Collected data:

........

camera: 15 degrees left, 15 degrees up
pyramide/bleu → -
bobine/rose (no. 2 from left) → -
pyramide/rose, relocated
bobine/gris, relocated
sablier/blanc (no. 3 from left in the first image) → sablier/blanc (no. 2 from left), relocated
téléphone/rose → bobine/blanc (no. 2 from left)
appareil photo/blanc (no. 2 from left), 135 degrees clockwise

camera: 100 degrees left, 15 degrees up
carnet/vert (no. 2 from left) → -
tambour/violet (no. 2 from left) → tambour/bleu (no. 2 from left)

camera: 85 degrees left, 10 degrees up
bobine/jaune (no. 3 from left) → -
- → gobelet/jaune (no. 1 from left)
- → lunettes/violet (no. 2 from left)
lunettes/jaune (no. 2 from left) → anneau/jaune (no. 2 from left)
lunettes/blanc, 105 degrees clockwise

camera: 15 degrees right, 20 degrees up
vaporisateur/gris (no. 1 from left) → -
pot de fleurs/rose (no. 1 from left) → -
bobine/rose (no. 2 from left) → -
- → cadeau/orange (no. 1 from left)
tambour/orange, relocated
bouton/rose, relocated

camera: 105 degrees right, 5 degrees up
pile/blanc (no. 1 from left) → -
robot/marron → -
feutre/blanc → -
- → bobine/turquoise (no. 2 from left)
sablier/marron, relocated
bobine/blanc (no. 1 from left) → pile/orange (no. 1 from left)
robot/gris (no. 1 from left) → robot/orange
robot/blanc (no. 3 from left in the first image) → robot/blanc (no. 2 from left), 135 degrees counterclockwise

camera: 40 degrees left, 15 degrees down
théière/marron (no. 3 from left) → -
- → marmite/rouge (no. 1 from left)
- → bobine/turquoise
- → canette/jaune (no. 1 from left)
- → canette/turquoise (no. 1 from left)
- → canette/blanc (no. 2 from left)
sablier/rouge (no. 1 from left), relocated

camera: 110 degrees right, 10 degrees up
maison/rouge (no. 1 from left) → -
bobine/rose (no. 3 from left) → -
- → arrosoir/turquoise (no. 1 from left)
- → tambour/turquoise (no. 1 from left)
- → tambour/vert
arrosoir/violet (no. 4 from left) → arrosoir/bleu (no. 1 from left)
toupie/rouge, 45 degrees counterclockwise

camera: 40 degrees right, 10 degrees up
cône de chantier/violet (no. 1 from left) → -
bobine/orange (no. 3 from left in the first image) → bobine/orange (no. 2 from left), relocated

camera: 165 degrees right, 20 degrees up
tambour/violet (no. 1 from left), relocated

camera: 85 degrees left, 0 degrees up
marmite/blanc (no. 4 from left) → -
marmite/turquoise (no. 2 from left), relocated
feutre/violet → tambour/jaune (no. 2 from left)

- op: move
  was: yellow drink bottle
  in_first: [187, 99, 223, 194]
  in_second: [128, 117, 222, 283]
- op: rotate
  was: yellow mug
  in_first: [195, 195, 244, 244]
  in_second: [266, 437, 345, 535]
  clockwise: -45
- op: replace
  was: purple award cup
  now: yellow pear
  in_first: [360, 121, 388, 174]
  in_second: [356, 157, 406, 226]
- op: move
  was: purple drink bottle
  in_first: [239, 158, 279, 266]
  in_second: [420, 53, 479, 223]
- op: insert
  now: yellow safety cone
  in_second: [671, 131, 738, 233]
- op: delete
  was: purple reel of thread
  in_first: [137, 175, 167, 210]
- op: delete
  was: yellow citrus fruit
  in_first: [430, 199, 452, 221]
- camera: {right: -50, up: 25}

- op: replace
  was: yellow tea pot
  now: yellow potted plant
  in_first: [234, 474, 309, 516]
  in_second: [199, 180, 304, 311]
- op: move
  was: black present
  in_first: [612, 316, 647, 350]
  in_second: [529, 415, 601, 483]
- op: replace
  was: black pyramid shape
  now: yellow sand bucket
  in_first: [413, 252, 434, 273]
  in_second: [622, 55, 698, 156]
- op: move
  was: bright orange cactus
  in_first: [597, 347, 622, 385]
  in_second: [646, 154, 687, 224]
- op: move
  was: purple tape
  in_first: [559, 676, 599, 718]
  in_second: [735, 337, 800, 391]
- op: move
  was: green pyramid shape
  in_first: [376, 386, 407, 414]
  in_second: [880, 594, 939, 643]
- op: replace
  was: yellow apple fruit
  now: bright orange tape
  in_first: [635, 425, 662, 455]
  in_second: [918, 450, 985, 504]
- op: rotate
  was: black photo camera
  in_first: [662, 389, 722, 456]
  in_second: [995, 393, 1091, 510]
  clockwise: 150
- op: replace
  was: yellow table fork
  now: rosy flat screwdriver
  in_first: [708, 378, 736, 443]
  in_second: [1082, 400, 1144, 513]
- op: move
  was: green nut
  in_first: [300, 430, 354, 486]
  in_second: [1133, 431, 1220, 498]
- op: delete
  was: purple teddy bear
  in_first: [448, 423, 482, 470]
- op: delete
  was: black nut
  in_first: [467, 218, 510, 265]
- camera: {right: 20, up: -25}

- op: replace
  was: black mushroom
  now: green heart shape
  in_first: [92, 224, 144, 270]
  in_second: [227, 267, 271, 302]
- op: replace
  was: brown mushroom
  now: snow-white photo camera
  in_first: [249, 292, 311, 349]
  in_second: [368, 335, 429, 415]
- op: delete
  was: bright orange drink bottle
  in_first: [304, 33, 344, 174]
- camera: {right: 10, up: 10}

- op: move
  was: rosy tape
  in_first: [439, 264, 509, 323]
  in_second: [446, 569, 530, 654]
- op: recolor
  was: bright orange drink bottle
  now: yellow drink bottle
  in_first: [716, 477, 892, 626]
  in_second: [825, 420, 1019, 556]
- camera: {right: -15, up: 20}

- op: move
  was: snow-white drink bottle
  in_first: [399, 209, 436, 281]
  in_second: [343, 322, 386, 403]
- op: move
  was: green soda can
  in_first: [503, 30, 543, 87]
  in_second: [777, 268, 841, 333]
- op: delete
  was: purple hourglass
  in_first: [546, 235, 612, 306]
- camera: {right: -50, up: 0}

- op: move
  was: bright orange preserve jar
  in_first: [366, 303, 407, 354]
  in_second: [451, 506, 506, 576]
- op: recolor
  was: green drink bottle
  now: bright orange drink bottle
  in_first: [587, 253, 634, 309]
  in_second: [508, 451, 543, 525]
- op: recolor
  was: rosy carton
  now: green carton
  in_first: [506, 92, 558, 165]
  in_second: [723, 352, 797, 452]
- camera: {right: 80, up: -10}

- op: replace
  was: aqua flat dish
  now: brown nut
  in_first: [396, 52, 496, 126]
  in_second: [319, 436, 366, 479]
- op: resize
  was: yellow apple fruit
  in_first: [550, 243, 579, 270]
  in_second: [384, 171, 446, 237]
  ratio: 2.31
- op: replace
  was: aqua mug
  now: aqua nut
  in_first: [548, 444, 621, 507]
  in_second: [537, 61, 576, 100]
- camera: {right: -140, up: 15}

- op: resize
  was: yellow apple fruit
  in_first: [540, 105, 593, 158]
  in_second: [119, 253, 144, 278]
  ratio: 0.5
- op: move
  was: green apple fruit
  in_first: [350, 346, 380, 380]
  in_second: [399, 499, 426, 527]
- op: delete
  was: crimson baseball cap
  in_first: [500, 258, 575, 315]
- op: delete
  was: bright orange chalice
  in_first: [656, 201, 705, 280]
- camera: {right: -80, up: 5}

........

- EXERCISE DETAILS -
The lines to retype run from the start of the entries through the line containing "téléphone/rose → bobine/blanc"; reproduce them exactly and add nothing.

- THE COMPLETED TASK -
camera: 15 degrees left, 15 degrees up
pyramide/bleu → -
bobine/rose (no. 2 from left) → -
pyramide/rose, relocated
bobine/gris, relocated
sablier/blanc (no. 3 from left in the first image) → sablier/blanc (no. 2 from left), relocated
téléphone/rose → bobine/blanc (no. 2 from left)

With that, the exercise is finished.